_DATA EXCERPT_.
::::::
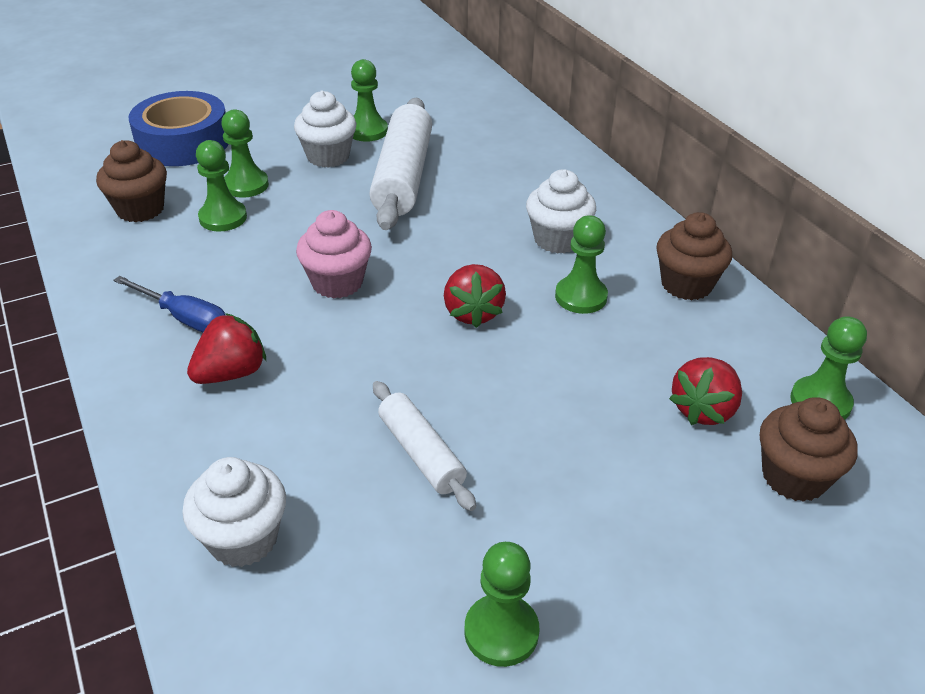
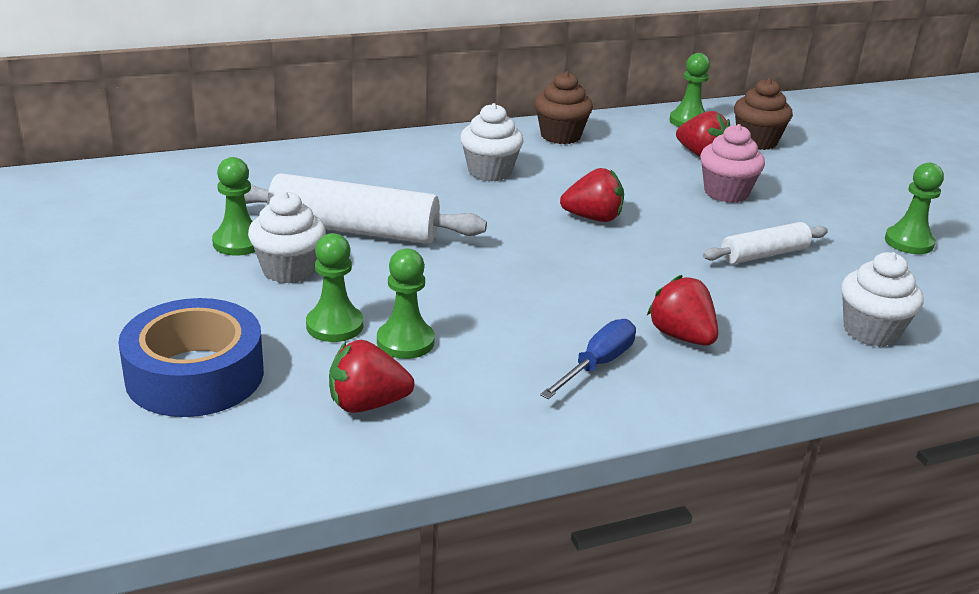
camera: 85 degrees left, 10 degrees down
(140, 209) = (367, 404): brown cupcake -> red strawberry
(337, 283) = (543, 277): pink cupcake -> pink cupcake (726, 193)
(581, 297) = (573, 174): green pawn -> none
::::::
_WORK INSTRUCTION_.
Output the data exactly, pictures omitted.

_OUTPUT OF THE EXERCISE_.
camera: 85 degrees left, 10 degrees down
(140, 209) = (367, 404): brown cupcake -> red strawberry
(337, 283) = (543, 277): pink cupcake -> pink cupcake (726, 193)
(581, 297) = (573, 174): green pawn -> none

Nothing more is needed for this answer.